ACTION ITEM
Find the line containing "brown brush [191,454,260,472] -> none". Retype it and every line after it through the end of the entries, exactly as written, with nothing added.
(SOURCE INFORMATION begins)
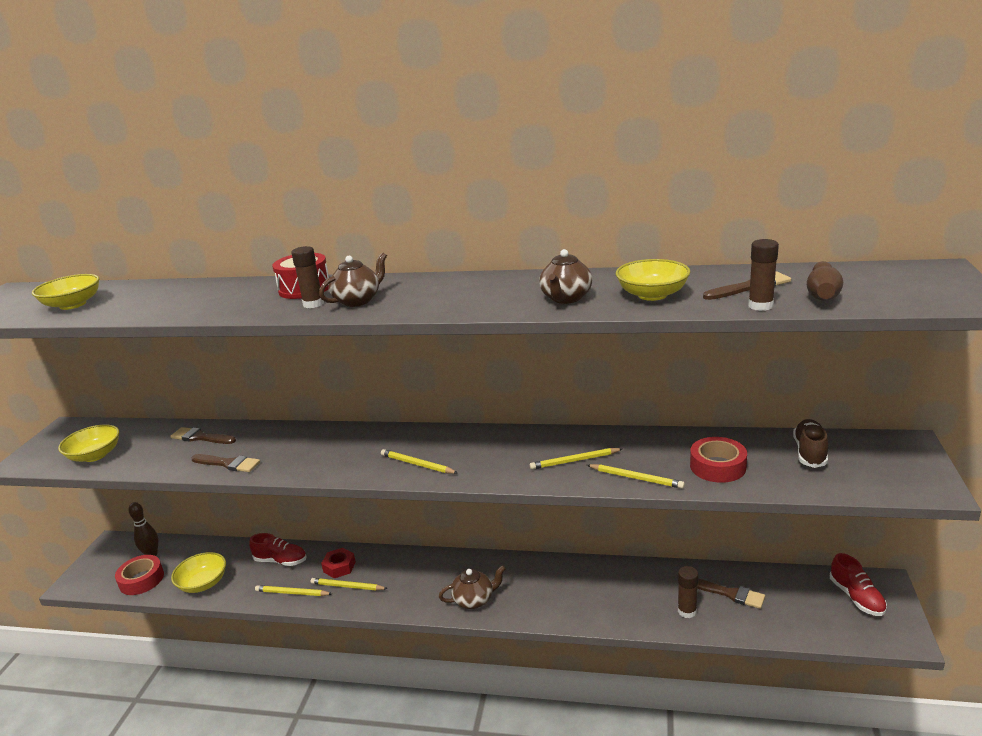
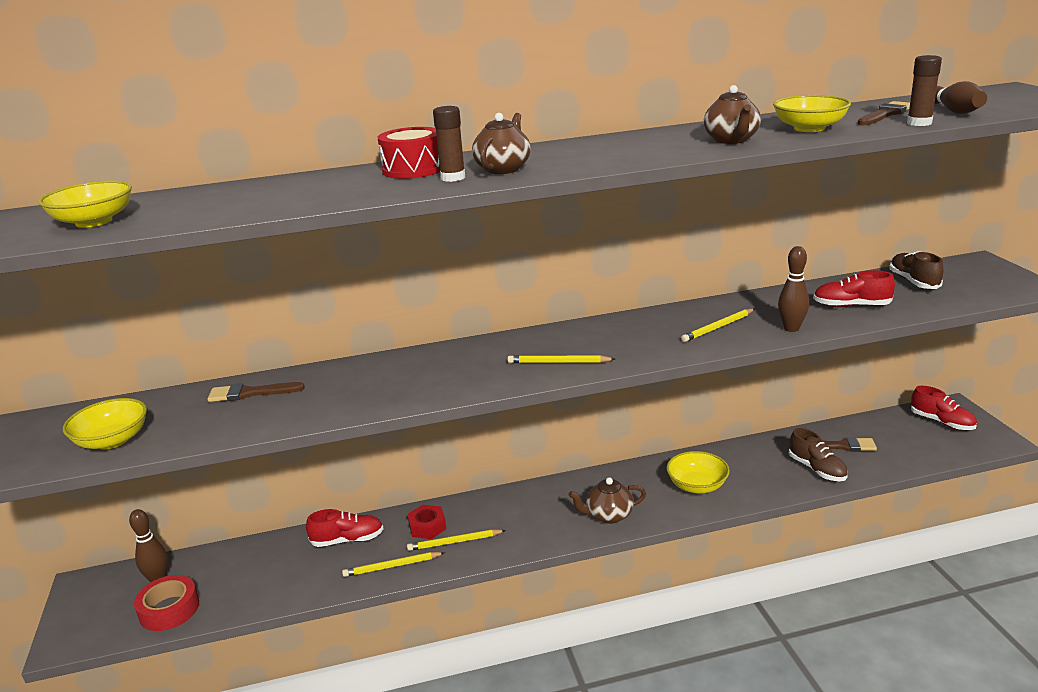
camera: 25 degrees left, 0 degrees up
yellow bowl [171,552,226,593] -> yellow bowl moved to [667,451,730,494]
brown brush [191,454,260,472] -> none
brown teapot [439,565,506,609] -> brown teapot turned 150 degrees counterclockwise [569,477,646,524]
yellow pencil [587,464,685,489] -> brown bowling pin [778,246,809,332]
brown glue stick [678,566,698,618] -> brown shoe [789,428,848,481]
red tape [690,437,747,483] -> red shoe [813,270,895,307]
(SOURCE INFORMATION ends)
COMPLETED TASK
brown brush [191,454,260,472] -> none
brown teapot [439,565,506,609] -> brown teapot turned 150 degrees counterclockwise [569,477,646,524]
yellow pencil [587,464,685,489] -> brown bowling pin [778,246,809,332]
brown glue stick [678,566,698,618] -> brown shoe [789,428,848,481]
red tape [690,437,747,483] -> red shoe [813,270,895,307]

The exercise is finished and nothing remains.